Coordinate-based object records
*** Block opens ***

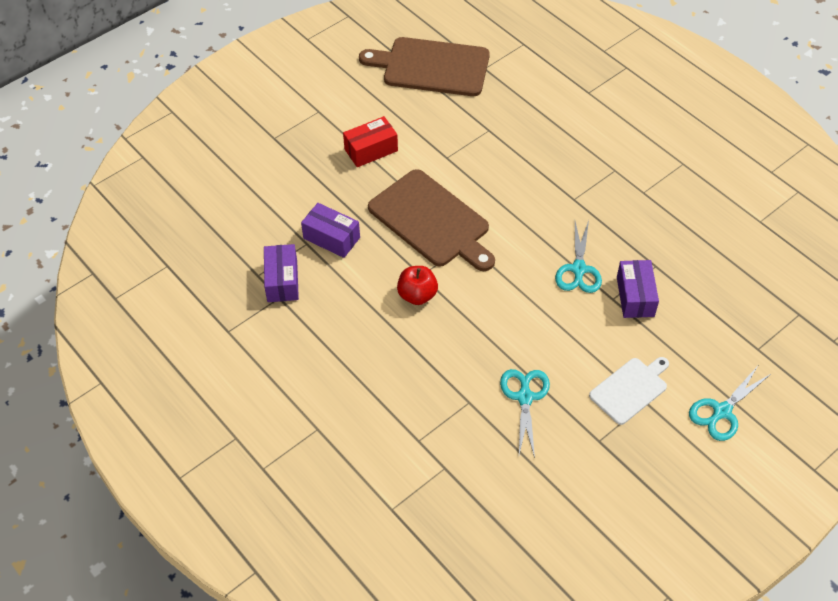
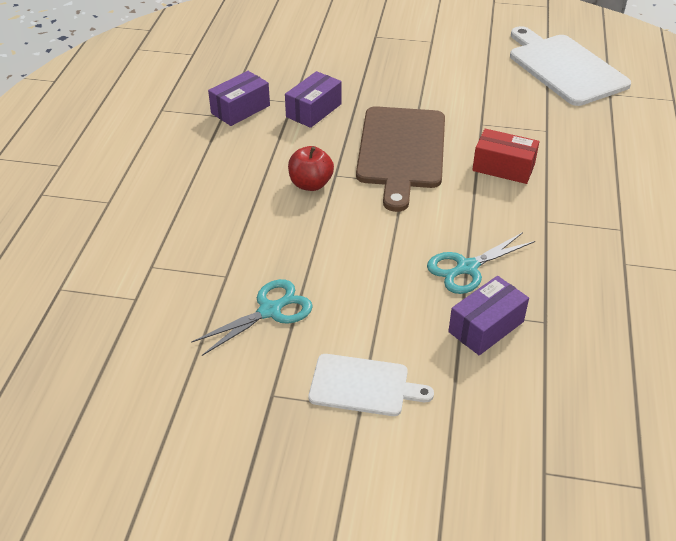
camera: 50 degrees right, 10 degrees down
(331, 238) = (313, 110): purple box -> purple box turned 45 degrees clockwise
(371, 150) = (430, 83): red box -> red box (503, 167)
(431, 67) = (564, 68): brown cutting board -> white cutting board
(722, 411) = (418, 485): turquoise scissors -> none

*** Block closes ***

▸ The problem: Find the string "degrees" in the entries above and return each line that holds it.

▸ Response:
camera: 50 degrees right, 10 degrees down
(331, 238) = (313, 110): purple box -> purple box turned 45 degrees clockwise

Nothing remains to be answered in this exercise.